*** SUPPLIED DATA Section Begins ***

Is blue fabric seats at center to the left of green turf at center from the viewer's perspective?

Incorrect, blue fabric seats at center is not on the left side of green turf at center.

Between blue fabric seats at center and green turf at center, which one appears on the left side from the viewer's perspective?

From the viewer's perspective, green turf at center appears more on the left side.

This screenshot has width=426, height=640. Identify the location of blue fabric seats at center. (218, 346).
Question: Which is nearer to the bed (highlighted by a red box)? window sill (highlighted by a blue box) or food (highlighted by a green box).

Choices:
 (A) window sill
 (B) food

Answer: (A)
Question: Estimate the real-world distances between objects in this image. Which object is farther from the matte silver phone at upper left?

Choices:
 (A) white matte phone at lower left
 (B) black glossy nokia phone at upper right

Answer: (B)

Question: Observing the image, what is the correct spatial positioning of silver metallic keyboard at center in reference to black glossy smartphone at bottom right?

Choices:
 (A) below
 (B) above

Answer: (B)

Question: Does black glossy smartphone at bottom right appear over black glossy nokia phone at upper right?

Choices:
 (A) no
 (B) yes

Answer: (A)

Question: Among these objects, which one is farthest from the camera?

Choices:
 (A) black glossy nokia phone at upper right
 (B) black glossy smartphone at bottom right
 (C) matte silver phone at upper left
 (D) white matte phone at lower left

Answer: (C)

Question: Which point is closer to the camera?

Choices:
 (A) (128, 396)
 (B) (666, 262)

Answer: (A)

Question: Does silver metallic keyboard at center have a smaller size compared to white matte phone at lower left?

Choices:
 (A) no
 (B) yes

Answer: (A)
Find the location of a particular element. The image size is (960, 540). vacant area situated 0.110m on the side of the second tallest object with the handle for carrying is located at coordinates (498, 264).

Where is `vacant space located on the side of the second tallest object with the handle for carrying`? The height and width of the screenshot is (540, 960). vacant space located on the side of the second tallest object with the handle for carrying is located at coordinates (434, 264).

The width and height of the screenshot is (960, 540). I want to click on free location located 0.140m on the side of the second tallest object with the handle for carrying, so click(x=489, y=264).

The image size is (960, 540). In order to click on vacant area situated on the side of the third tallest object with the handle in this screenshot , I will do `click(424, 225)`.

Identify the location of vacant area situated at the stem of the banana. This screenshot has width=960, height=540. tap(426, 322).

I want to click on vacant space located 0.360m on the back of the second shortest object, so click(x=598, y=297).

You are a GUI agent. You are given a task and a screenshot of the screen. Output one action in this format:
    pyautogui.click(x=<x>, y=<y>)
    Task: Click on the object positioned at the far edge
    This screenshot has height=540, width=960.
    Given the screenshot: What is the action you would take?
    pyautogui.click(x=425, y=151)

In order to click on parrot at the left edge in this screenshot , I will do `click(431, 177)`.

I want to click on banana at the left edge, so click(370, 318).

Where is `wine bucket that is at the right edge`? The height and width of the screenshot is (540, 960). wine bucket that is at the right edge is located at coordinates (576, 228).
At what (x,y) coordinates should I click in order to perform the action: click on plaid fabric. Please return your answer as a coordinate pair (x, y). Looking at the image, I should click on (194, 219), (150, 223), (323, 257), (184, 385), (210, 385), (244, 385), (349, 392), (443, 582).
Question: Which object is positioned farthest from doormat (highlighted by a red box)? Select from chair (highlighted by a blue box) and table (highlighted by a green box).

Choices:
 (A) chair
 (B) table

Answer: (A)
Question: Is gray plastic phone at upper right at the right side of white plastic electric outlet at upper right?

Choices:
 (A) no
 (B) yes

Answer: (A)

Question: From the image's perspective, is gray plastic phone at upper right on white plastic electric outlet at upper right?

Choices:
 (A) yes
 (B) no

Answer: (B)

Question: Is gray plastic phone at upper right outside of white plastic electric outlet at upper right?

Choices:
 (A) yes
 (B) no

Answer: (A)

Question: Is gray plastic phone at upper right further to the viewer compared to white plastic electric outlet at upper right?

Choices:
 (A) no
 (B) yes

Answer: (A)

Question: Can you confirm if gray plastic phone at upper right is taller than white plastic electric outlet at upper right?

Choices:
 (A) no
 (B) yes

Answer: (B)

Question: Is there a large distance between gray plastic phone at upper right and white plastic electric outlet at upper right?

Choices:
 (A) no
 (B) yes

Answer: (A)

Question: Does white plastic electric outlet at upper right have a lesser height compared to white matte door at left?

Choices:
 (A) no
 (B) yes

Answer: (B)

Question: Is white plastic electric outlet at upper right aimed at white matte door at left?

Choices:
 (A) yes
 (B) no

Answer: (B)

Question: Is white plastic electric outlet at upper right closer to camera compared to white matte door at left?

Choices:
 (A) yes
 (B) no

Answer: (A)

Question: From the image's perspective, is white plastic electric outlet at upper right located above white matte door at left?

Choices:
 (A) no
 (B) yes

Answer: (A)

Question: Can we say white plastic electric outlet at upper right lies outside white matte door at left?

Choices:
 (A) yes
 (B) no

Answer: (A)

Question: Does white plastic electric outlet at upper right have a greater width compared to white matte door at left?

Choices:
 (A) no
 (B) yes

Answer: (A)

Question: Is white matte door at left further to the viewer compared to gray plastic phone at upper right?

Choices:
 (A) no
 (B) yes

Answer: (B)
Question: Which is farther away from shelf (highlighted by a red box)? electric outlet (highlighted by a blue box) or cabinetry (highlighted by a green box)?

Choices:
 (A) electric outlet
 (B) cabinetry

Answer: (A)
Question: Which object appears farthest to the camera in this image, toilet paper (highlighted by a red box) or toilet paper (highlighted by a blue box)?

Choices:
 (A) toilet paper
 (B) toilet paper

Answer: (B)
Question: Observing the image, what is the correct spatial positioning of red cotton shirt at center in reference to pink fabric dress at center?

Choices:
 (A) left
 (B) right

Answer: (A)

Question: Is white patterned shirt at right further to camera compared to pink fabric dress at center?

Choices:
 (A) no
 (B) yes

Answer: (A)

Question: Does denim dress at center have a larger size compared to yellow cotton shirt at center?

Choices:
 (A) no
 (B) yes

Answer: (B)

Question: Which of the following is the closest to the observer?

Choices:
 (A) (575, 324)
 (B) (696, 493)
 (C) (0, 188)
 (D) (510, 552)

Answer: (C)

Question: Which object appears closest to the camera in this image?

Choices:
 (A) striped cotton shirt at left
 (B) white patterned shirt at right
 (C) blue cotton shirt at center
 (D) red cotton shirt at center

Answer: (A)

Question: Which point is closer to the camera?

*** SUPPLIED DATA Section Ends ***

• **WORK INSTRUCTION**: Copy out every one of the records above word for word.

• **REPLY**:
Is blue fabric seats at center to the left of green turf at center from the viewer's perspective?

Incorrect, blue fabric seats at center is not on the left side of green turf at center.

Between blue fabric seats at center and green turf at center, which one appears on the left side from the viewer's perspective?

From the viewer's perspective, green turf at center appears more on the left side.

This screenshot has width=426, height=640. Identify the location of blue fabric seats at center. (218, 346).
Question: Which is nearer to the bed (highlighted by a red box)? window sill (highlighted by a blue box) or food (highlighted by a green box).

Choices:
 (A) window sill
 (B) food

Answer: (A)
Question: Estimate the real-world distances between objects in this image. Which object is farther from the matte silver phone at upper left?

Choices:
 (A) white matte phone at lower left
 (B) black glossy nokia phone at upper right

Answer: (B)

Question: Observing the image, what is the correct spatial positioning of silver metallic keyboard at center in reference to black glossy smartphone at bottom right?

Choices:
 (A) below
 (B) above

Answer: (B)

Question: Does black glossy smartphone at bottom right appear over black glossy nokia phone at upper right?

Choices:
 (A) no
 (B) yes

Answer: (A)

Question: Among these objects, which one is farthest from the camera?

Choices:
 (A) black glossy nokia phone at upper right
 (B) black glossy smartphone at bottom right
 (C) matte silver phone at upper left
 (D) white matte phone at lower left

Answer: (C)

Question: Which point is closer to the camera?

Choices:
 (A) (128, 396)
 (B) (666, 262)

Answer: (A)

Question: Does silver metallic keyboard at center have a smaller size compared to white matte phone at lower left?

Choices:
 (A) no
 (B) yes

Answer: (A)
Find the location of a particular element. The image size is (960, 540). vacant area situated 0.110m on the side of the second tallest object with the handle for carrying is located at coordinates (498, 264).

Where is `vacant space located on the side of the second tallest object with the handle for carrying`? The height and width of the screenshot is (540, 960). vacant space located on the side of the second tallest object with the handle for carrying is located at coordinates (434, 264).

The width and height of the screenshot is (960, 540). I want to click on free location located 0.140m on the side of the second tallest object with the handle for carrying, so click(x=489, y=264).

The image size is (960, 540). In order to click on vacant area situated on the side of the third tallest object with the handle in this screenshot , I will do `click(424, 225)`.

Identify the location of vacant area situated at the stem of the banana. This screenshot has width=960, height=540. tap(426, 322).

I want to click on vacant space located 0.360m on the back of the second shortest object, so click(x=598, y=297).

You are a GUI agent. You are given a task and a screenshot of the screen. Output one action in this format:
    pyautogui.click(x=<x>, y=<y>)
    Task: Click on the object positioned at the far edge
    This screenshot has height=540, width=960.
    Given the screenshot: What is the action you would take?
    pyautogui.click(x=425, y=151)

In order to click on parrot at the left edge in this screenshot , I will do `click(431, 177)`.

I want to click on banana at the left edge, so click(370, 318).

Where is `wine bucket that is at the right edge`? The height and width of the screenshot is (540, 960). wine bucket that is at the right edge is located at coordinates (576, 228).
At what (x,y) coordinates should I click in order to perform the action: click on plaid fabric. Please return your answer as a coordinate pair (x, y). Looking at the image, I should click on (194, 219), (150, 223), (323, 257), (184, 385), (210, 385), (244, 385), (349, 392), (443, 582).
Question: Which object is positioned farthest from doormat (highlighted by a red box)? Select from chair (highlighted by a blue box) and table (highlighted by a green box).

Choices:
 (A) chair
 (B) table

Answer: (A)
Question: Is gray plastic phone at upper right at the right side of white plastic electric outlet at upper right?

Choices:
 (A) no
 (B) yes

Answer: (A)

Question: From the image's perspective, is gray plastic phone at upper right on white plastic electric outlet at upper right?

Choices:
 (A) yes
 (B) no

Answer: (B)

Question: Is gray plastic phone at upper right outside of white plastic electric outlet at upper right?

Choices:
 (A) yes
 (B) no

Answer: (A)

Question: Is gray plastic phone at upper right further to the viewer compared to white plastic electric outlet at upper right?

Choices:
 (A) no
 (B) yes

Answer: (A)

Question: Can you confirm if gray plastic phone at upper right is taller than white plastic electric outlet at upper right?

Choices:
 (A) no
 (B) yes

Answer: (B)

Question: Is there a large distance between gray plastic phone at upper right and white plastic electric outlet at upper right?

Choices:
 (A) no
 (B) yes

Answer: (A)

Question: Does white plastic electric outlet at upper right have a lesser height compared to white matte door at left?

Choices:
 (A) no
 (B) yes

Answer: (B)

Question: Is white plastic electric outlet at upper right aimed at white matte door at left?

Choices:
 (A) yes
 (B) no

Answer: (B)

Question: Is white plastic electric outlet at upper right closer to camera compared to white matte door at left?

Choices:
 (A) yes
 (B) no

Answer: (A)

Question: From the image's perspective, is white plastic electric outlet at upper right located above white matte door at left?

Choices:
 (A) no
 (B) yes

Answer: (A)

Question: Can we say white plastic electric outlet at upper right lies outside white matte door at left?

Choices:
 (A) yes
 (B) no

Answer: (A)

Question: Does white plastic electric outlet at upper right have a greater width compared to white matte door at left?

Choices:
 (A) no
 (B) yes

Answer: (A)

Question: Is white matte door at left further to the viewer compared to gray plastic phone at upper right?

Choices:
 (A) no
 (B) yes

Answer: (B)
Question: Which is farther away from shelf (highlighted by a red box)? electric outlet (highlighted by a blue box) or cabinetry (highlighted by a green box)?

Choices:
 (A) electric outlet
 (B) cabinetry

Answer: (A)
Question: Which object appears farthest to the camera in this image, toilet paper (highlighted by a red box) or toilet paper (highlighted by a blue box)?

Choices:
 (A) toilet paper
 (B) toilet paper

Answer: (B)
Question: Observing the image, what is the correct spatial positioning of red cotton shirt at center in reference to pink fabric dress at center?

Choices:
 (A) left
 (B) right

Answer: (A)

Question: Is white patterned shirt at right further to camera compared to pink fabric dress at center?

Choices:
 (A) no
 (B) yes

Answer: (A)

Question: Does denim dress at center have a larger size compared to yellow cotton shirt at center?

Choices:
 (A) no
 (B) yes

Answer: (B)

Question: Which of the following is the closest to the observer?

Choices:
 (A) (575, 324)
 (B) (696, 493)
 (C) (0, 188)
 (D) (510, 552)

Answer: (C)

Question: Which object appears closest to the camera in this image?

Choices:
 (A) striped cotton shirt at left
 (B) white patterned shirt at right
 (C) blue cotton shirt at center
 (D) red cotton shirt at center

Answer: (A)

Question: Which point is closer to the camera?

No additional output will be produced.